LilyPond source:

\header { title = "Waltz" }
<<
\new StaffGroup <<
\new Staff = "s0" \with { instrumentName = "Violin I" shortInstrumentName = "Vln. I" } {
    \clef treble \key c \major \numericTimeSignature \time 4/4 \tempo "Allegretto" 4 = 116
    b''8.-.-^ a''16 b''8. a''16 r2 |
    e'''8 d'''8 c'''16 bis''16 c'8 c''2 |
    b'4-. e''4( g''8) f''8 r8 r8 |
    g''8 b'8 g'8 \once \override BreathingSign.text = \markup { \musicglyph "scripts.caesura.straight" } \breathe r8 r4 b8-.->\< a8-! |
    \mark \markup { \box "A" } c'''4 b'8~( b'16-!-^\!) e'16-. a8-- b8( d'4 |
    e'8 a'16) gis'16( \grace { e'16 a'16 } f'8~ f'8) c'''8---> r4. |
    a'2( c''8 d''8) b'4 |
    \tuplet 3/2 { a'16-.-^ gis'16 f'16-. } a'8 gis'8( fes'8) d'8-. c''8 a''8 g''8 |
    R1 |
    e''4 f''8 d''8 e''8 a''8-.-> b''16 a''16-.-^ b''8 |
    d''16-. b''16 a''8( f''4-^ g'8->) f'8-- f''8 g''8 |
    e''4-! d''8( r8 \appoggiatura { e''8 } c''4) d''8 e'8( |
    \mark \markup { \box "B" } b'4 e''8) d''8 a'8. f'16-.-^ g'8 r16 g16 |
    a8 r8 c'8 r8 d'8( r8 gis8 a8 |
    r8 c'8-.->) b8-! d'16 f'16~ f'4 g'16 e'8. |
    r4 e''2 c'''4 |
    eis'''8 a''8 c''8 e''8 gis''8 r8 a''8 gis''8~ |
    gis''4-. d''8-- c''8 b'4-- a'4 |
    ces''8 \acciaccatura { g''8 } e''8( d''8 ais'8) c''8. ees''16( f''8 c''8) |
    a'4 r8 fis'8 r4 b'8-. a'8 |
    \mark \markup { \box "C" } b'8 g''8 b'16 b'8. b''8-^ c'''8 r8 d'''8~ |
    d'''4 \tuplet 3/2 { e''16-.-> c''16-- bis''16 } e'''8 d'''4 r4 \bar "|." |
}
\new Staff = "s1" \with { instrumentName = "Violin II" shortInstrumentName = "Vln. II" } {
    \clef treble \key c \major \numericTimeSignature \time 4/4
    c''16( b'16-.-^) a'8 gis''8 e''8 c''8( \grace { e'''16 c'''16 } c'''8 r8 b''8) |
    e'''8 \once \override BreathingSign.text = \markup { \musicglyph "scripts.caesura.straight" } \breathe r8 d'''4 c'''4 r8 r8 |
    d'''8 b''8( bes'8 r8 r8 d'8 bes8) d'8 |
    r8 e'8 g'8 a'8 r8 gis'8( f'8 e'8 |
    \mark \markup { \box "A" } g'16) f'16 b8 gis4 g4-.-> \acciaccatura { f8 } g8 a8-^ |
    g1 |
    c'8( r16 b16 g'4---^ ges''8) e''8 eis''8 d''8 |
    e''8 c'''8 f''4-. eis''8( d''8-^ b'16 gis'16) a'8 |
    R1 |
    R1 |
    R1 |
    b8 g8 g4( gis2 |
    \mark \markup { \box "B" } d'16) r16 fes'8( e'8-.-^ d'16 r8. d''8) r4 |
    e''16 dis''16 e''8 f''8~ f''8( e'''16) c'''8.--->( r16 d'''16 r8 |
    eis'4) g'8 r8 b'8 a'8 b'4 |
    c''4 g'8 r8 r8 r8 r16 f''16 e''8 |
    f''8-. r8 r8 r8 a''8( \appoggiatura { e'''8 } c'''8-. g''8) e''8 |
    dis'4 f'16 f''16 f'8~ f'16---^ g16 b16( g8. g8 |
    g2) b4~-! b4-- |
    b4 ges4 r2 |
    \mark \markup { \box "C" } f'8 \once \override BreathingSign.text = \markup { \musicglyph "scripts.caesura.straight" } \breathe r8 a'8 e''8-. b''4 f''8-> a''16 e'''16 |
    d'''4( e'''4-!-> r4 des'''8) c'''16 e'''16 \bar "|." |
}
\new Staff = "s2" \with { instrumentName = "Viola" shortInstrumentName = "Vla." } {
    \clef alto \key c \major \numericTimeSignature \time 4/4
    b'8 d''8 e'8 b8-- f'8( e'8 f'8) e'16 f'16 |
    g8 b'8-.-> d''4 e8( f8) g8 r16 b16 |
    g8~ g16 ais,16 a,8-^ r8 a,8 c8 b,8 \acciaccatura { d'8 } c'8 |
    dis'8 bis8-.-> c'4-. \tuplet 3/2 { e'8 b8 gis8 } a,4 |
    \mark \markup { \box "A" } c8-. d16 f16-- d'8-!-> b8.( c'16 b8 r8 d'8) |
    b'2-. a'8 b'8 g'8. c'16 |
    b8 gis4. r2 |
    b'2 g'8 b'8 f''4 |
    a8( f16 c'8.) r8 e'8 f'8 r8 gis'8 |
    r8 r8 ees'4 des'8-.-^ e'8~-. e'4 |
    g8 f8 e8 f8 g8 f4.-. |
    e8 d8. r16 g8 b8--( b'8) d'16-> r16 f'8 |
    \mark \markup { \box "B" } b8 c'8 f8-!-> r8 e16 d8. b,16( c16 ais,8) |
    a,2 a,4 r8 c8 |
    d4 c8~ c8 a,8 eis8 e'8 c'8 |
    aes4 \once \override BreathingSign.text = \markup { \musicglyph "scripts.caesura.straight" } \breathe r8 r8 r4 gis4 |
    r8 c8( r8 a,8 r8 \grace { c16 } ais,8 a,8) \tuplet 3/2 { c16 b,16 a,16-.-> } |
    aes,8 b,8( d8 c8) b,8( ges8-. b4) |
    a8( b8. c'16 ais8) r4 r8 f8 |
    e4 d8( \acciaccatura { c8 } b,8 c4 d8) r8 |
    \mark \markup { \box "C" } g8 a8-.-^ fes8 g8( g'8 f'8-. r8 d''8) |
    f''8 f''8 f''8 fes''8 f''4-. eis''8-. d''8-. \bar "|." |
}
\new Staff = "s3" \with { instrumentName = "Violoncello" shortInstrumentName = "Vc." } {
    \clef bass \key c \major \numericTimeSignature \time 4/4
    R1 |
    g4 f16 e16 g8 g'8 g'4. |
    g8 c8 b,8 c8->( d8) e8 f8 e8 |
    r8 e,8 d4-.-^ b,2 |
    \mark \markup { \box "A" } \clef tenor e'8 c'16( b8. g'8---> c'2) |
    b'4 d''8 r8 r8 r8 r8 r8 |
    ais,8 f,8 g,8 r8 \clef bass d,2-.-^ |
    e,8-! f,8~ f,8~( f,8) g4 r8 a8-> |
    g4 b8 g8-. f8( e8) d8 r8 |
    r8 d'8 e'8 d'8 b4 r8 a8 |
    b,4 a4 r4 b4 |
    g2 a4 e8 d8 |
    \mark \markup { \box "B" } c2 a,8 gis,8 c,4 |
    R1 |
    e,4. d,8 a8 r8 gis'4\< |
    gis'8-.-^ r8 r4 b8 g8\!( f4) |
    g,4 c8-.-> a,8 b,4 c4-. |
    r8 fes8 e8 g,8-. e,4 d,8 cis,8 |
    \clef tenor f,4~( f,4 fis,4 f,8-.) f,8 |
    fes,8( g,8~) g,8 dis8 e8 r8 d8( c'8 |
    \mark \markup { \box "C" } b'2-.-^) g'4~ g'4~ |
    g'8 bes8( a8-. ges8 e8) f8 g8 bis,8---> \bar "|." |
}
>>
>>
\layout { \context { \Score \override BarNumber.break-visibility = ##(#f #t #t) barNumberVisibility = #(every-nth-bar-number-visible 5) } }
^^^^^^^^
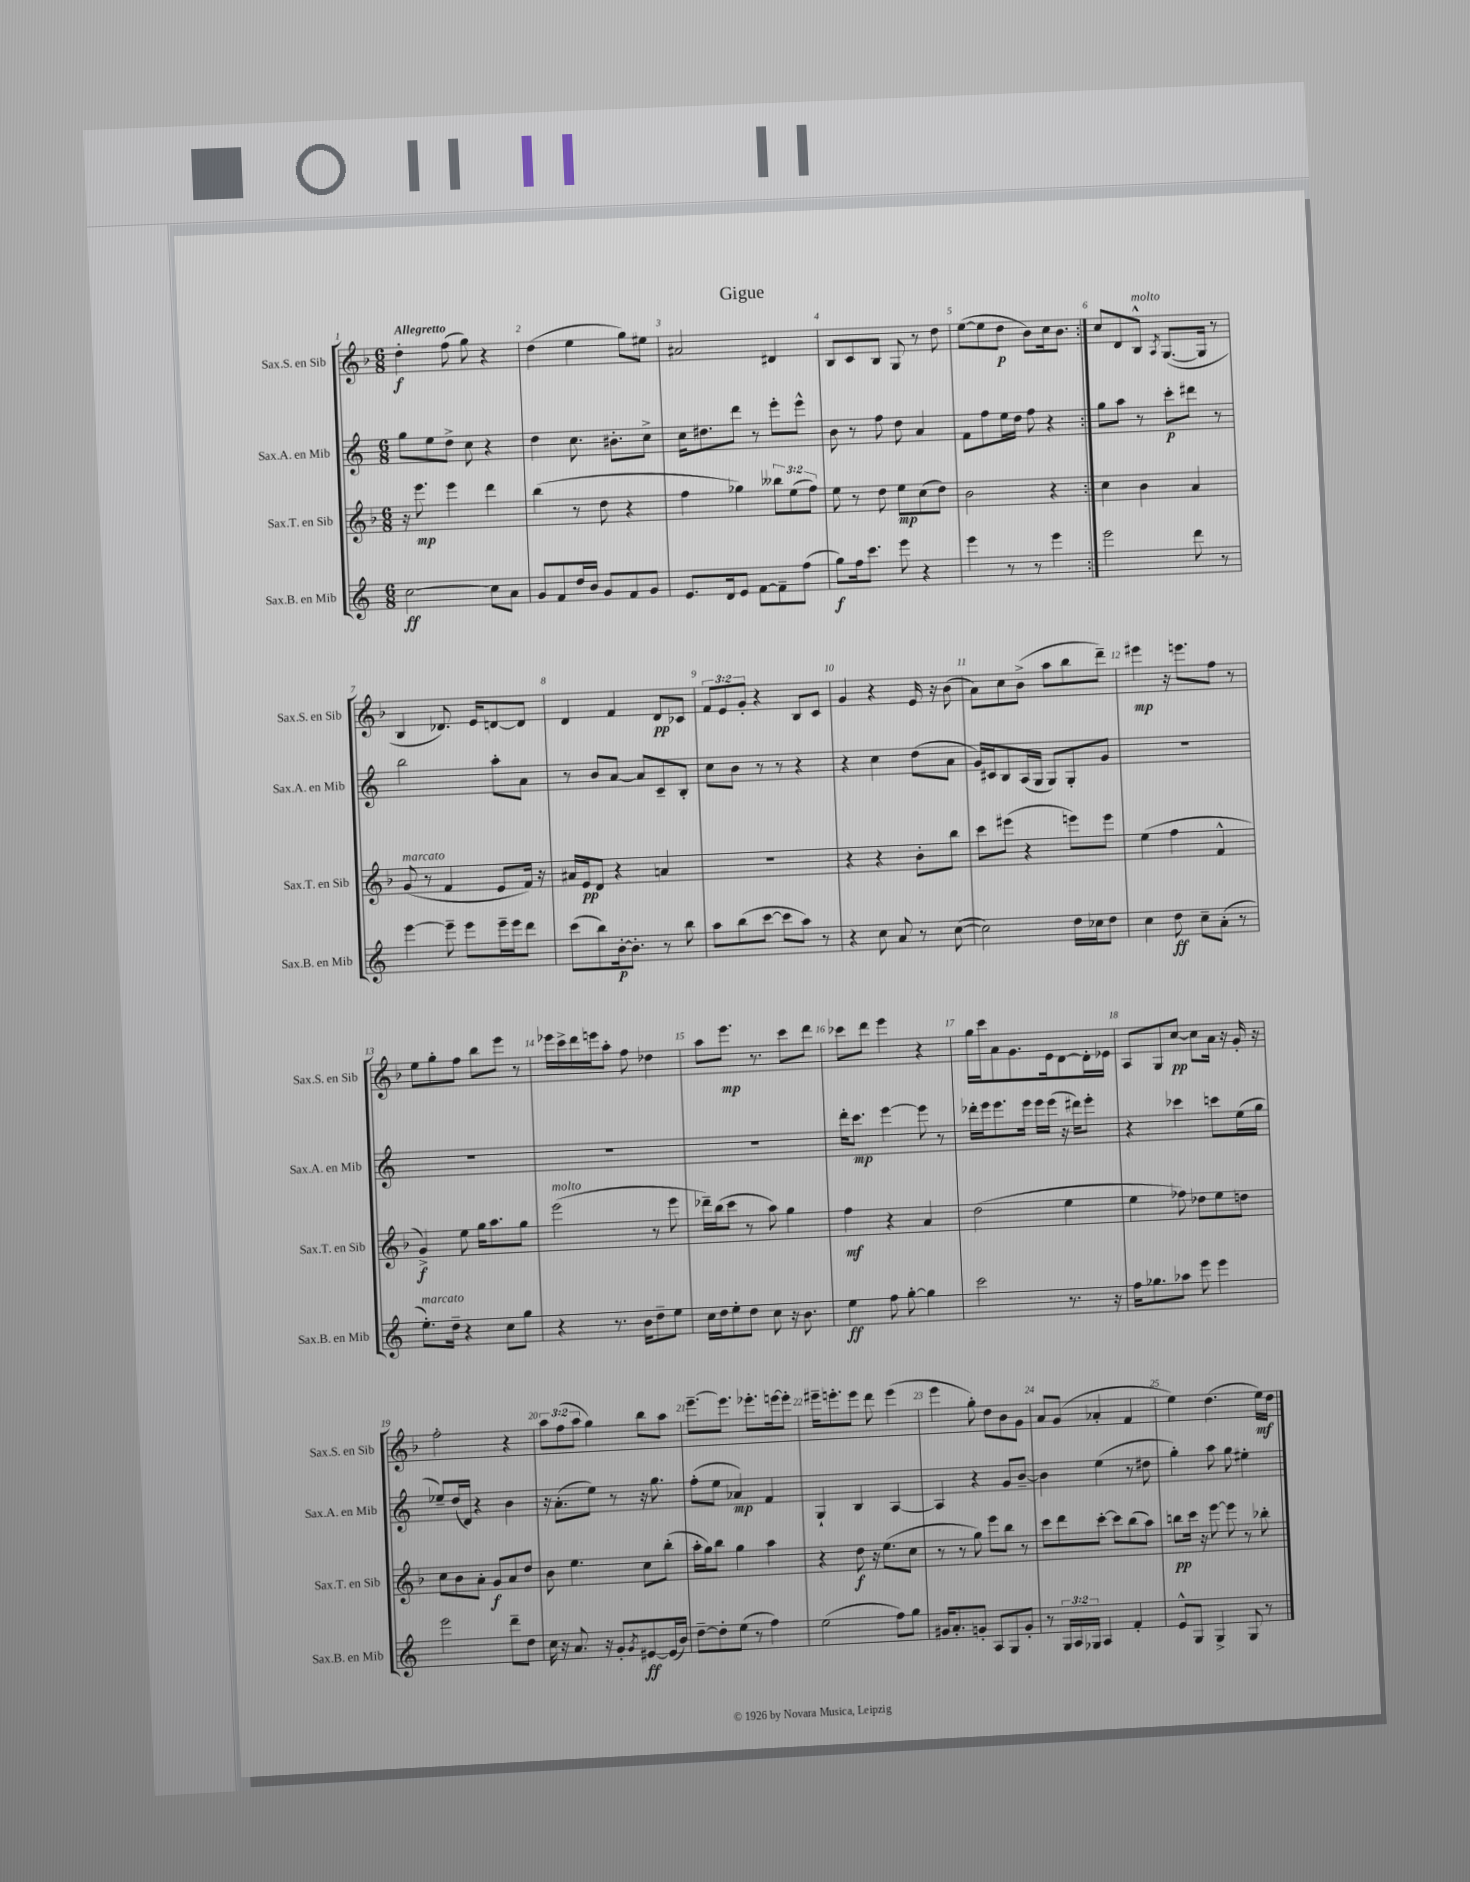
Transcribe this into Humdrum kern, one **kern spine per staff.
^^^^^^^^
▶ [TASK GOAL]: Copy every line from the entries above that contains the string "tenor". Case counts.

▶ [WRITTEN RESPONSE]:
    \mark \markup { \box "A" } \clef tenor e'8 c'16( b8. g'8---> c'2) |
    \clef tenor f,4~( f,4 fis,4 f,8-.) f,8 |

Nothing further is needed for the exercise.